[Records excerpted from a collection]
━━━━━━━━━━━━━━━━

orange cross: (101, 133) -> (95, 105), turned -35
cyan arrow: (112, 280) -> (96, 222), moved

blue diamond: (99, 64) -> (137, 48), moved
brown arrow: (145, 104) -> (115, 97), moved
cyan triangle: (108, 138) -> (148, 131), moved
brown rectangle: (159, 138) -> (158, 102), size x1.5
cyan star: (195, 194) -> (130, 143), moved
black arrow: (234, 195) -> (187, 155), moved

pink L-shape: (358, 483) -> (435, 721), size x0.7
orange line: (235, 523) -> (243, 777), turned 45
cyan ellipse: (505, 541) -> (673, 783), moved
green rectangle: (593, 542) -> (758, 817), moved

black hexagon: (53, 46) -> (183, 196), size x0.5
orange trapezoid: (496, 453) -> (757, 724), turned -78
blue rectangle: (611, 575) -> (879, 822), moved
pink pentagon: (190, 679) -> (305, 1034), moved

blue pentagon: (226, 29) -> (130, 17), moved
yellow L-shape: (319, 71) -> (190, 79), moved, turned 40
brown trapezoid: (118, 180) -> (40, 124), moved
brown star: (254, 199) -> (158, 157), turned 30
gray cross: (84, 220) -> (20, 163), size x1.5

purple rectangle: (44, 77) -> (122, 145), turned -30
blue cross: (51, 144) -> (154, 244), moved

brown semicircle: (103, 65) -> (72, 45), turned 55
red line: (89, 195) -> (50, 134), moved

━━━━━━━━━━━━━━━━

Task directions:
From the records above, quote only the lines running from the line with "black arrow: (234, 195) -> (187, 155), moved" to the line with "blue rectangle: (611, 575)", both lines included.

Reply:
black arrow: (234, 195) -> (187, 155), moved

pink L-shape: (358, 483) -> (435, 721), size x0.7
orange line: (235, 523) -> (243, 777), turned 45
cyan ellipse: (505, 541) -> (673, 783), moved
green rectangle: (593, 542) -> (758, 817), moved

black hexagon: (53, 46) -> (183, 196), size x0.5
orange trapezoid: (496, 453) -> (757, 724), turned -78
blue rectangle: (611, 575) -> (879, 822), moved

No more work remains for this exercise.